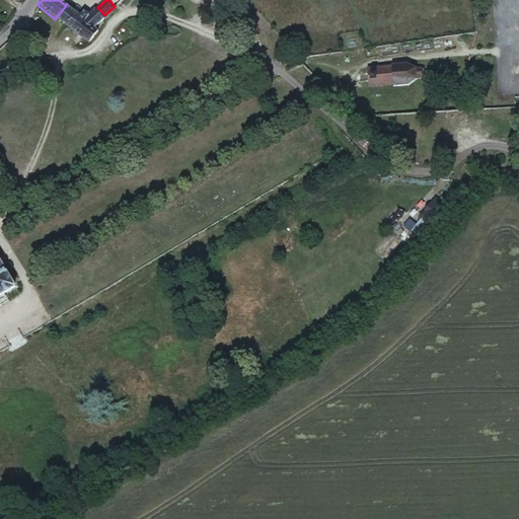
[(81,16),(67,4),(55,19),(87,43),(98,29),(93,24),(104,15),(97,7),(90,13),(87,10),(81,16)]
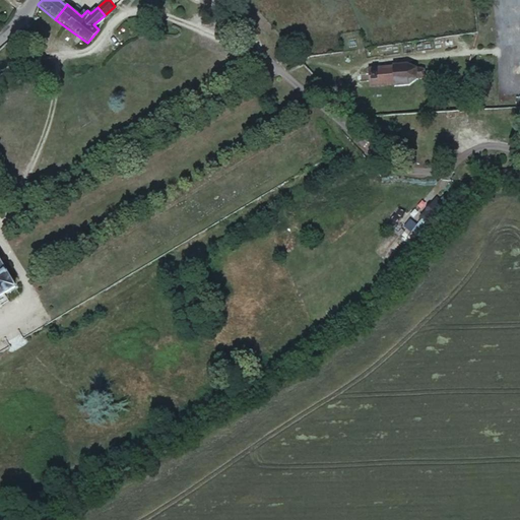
[(390,68),(365,70),(367,87),(392,85),(392,88),(407,87),(426,77),(426,70),(405,64),(390,66),(390,68)]
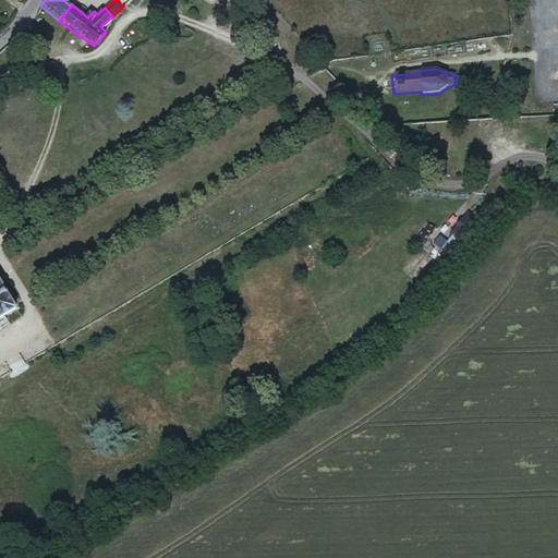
[(399,221),(413,213),(407,204),(392,213),(399,221)]
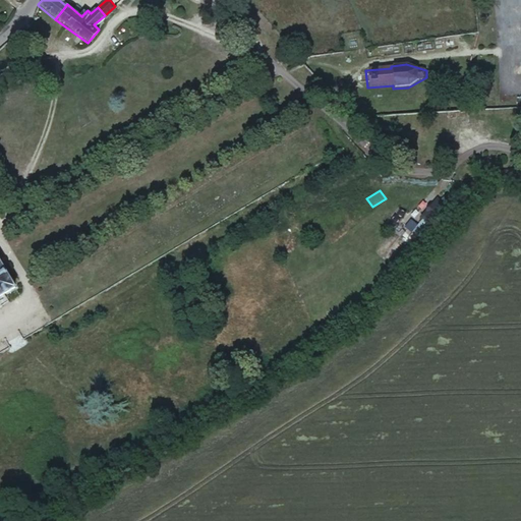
[(428,225),(445,208),(437,201),(420,218),(428,225)]
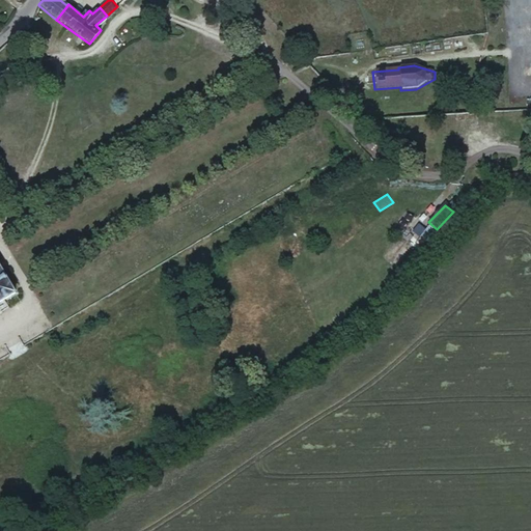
[(404,230),(384,256),(395,266),(416,240),(404,230)]
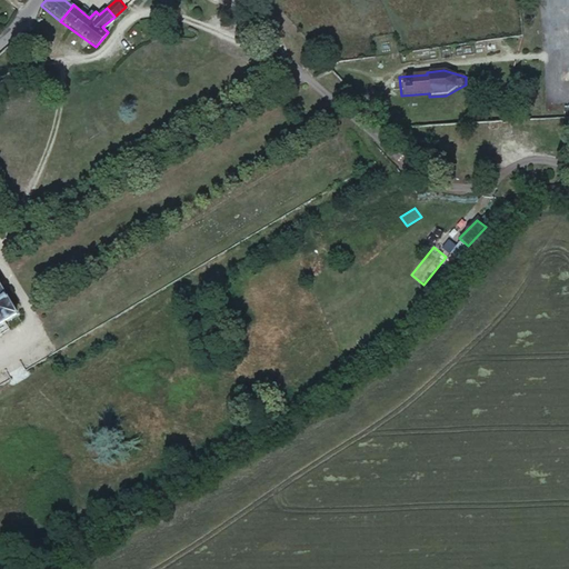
[(0,289),(0,325),(17,315),(0,289)]
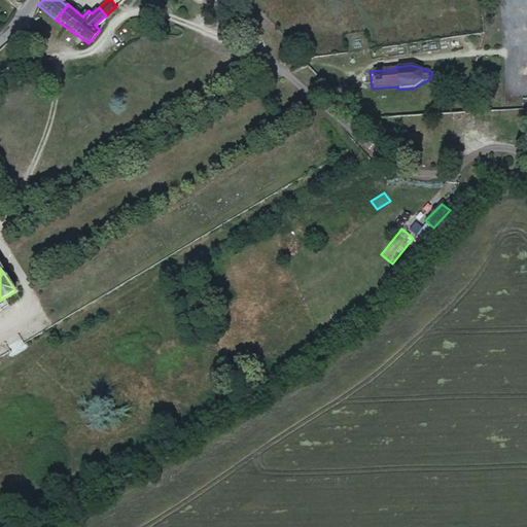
All buildings are outlined.
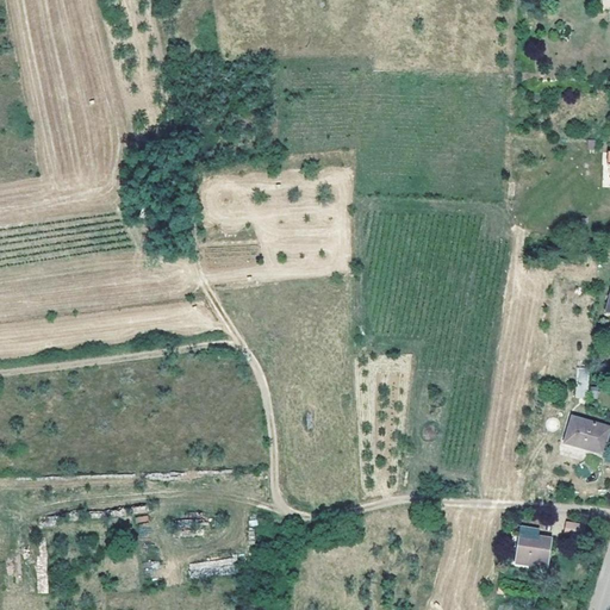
[(576,368),(576,398),(587,398),(587,368),(576,368)]
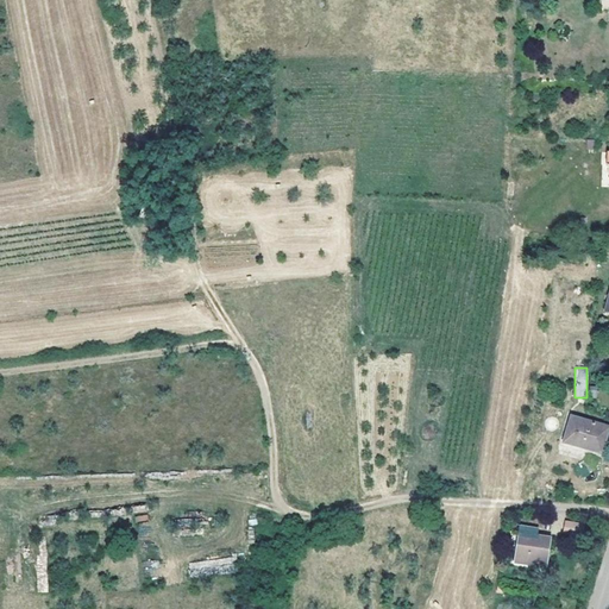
[(566,445),(603,453),(608,429),(608,428),(572,421),(566,445)]
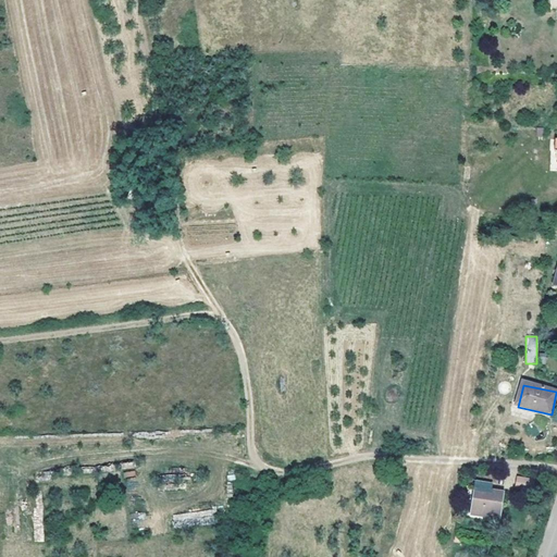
[(177,483),(176,473),(162,475),(163,485),(177,483)]
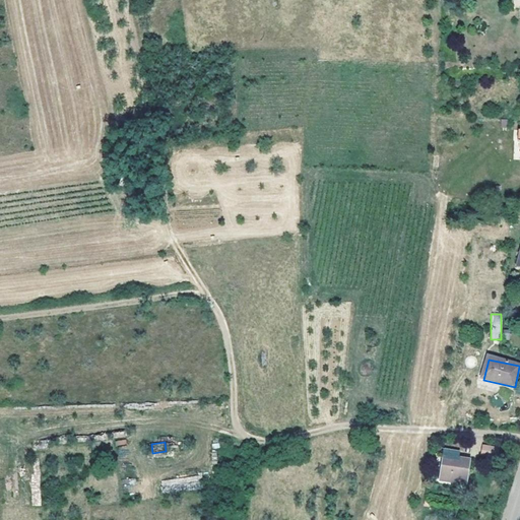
[(497,445),(483,443),(481,452),(491,453),(490,457),(496,457),(497,445)]
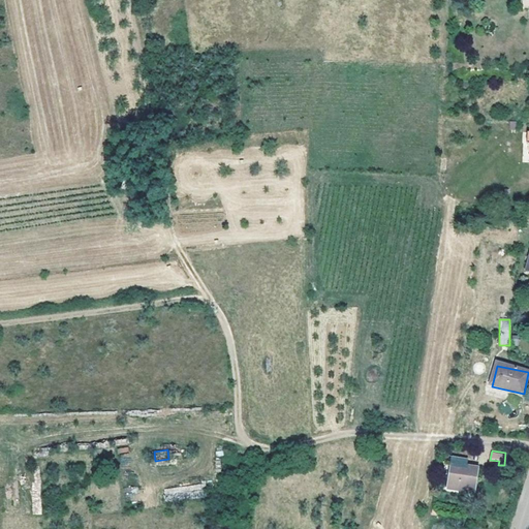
[(478,465),(464,462),(465,457),(450,455),(449,462),(444,461),(442,475),(447,476),(446,485),(474,489),(478,465)]
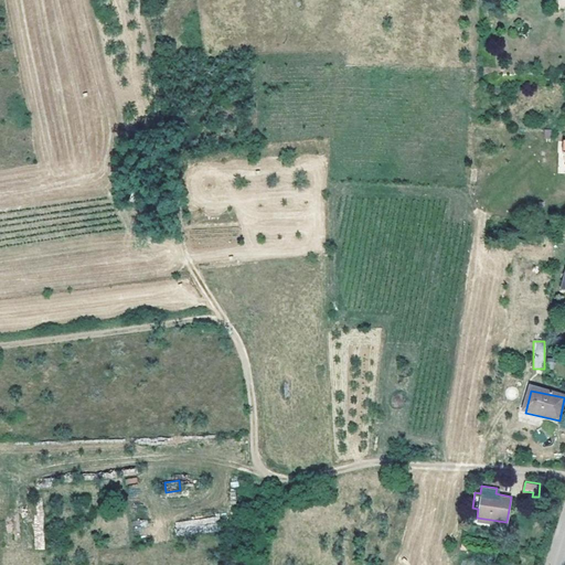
[(174,521),(176,534),(217,532),(216,518),(174,521)]
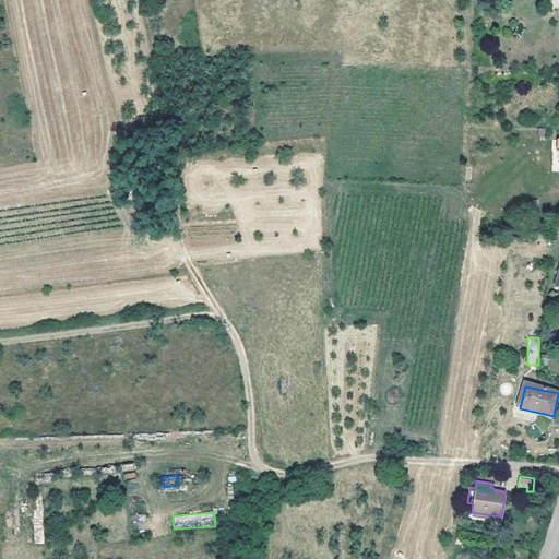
All buildings are outlined.
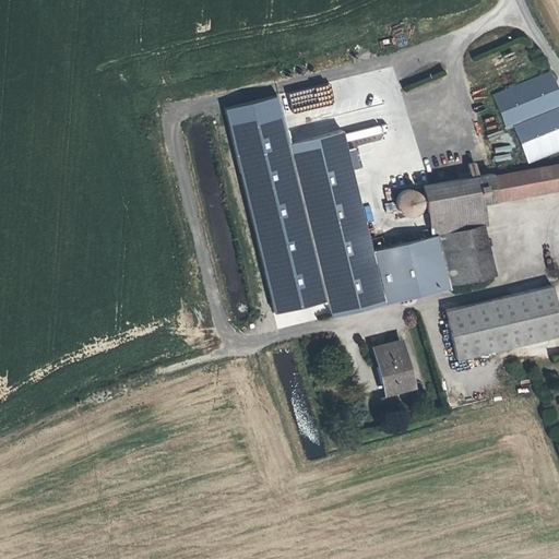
[(492,97),(503,122),(509,120),(527,162),(558,149),(558,94),(550,73),(492,97)]
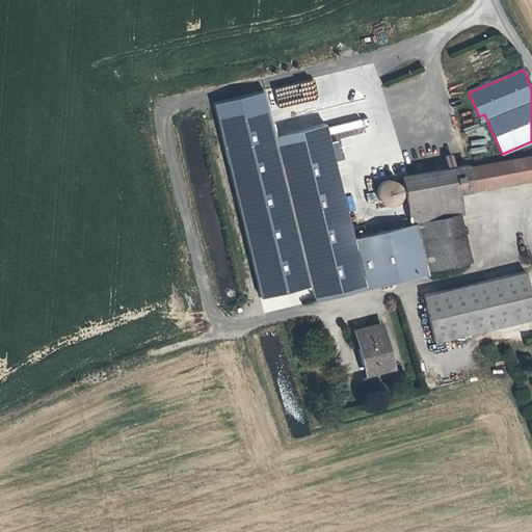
[(395,84),(398,94),(415,89),(413,80),(395,84)]
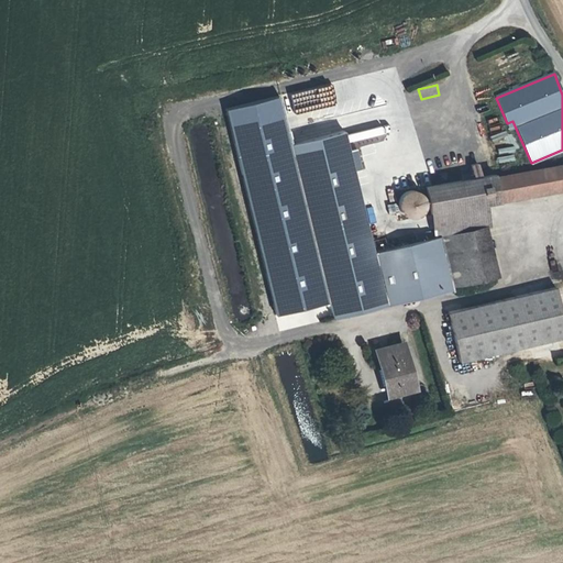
[(331,313),(452,286),(440,234),(433,235),(372,247),(344,128),(290,140),(331,313)]
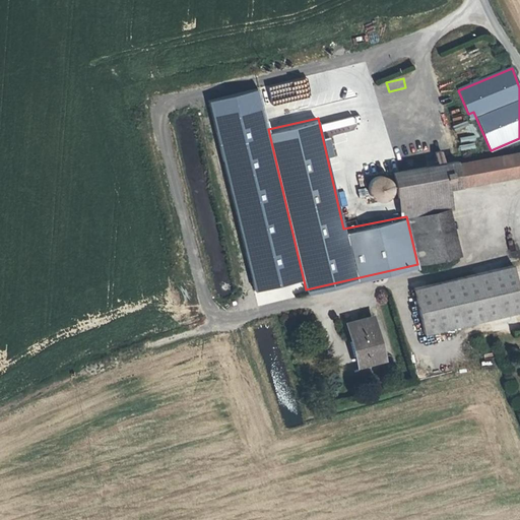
[(437,165),(443,164),(441,150),(435,151),(437,165)]
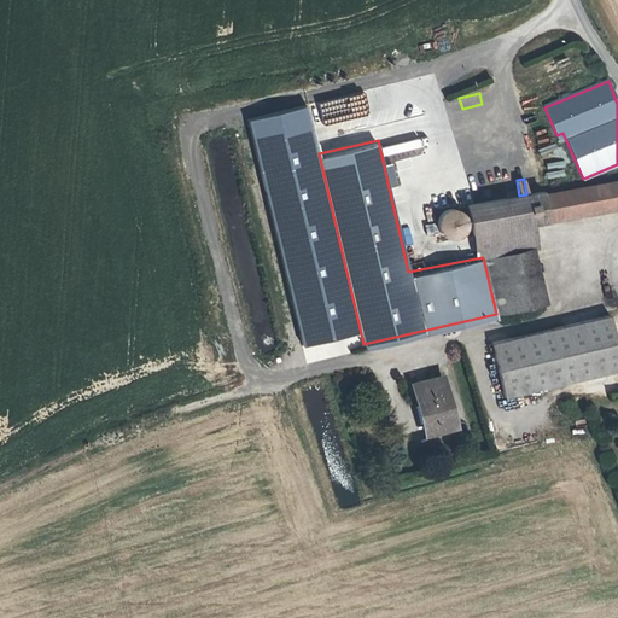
[(617,180),(543,194),(548,220),(617,207),(617,180)]
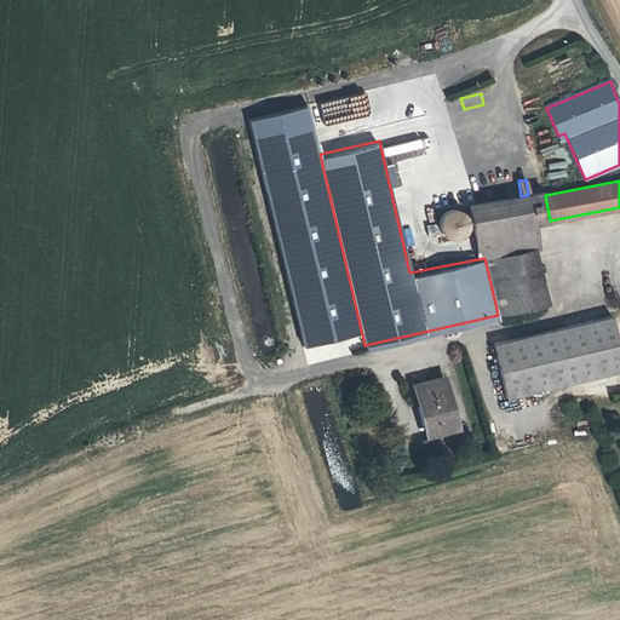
[(534,224),(550,220),(545,195),(544,193),(528,195),(521,196),(469,205),(477,259),(484,258),(534,250),(538,248),(534,224)]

(TASK GOAL) The material above is to be transcribed exactly, with all pictures omitted.

(RESPONSE AREA)
[(81,16),(67,4),(55,19),(87,43),(98,29),(93,24),(104,15),(97,7),(90,13),(87,10),(81,16)]
[(390,68),(365,70),(367,87),(392,85),(392,88),(407,87),(426,77),(426,70),(405,64),(390,66),(390,68)]
[(399,221),(413,213),(407,204),(392,213),(399,221)]
[(428,225),(445,208),(437,201),(420,218),(428,225)]
[(404,230),(384,256),(395,266),(416,240),(404,230)]
[(0,289),(0,325),(17,315),(0,289)]
All buildings are outlined.
[(576,368),(576,398),(587,398),(587,368),(576,368)]
[(566,445),(603,453),(608,429),(608,428),(572,421),(566,445)]
[(177,483),(176,473),(162,475),(163,485),(177,483)]
[(497,445),(483,443),(481,452),(491,453),(490,457),(496,457),(497,445)]
[(478,465),(464,462),(465,457),(450,455),(449,462),(444,461),(442,475),(447,476),(446,485),(474,489),(478,465)]
[(174,521),(176,534),(217,532),(216,518),(174,521)]
All buildings are outlined.
[(492,97),(503,122),(509,120),(527,162),(558,149),(558,94),(550,73),(492,97)]
[(395,84),(398,94),(415,89),(413,80),(395,84)]
[(331,313),(452,286),(440,234),(433,235),(372,247),(344,128),(290,140),(331,313)]
[(437,165),(443,164),(441,150),(435,151),(437,165)]
[(617,180),(543,194),(548,220),(617,207),(617,180)]
[(534,224),(550,220),(545,195),(544,193),(528,195),(521,196),(469,205),(477,259),(484,258),(534,250),(538,248),(534,224)]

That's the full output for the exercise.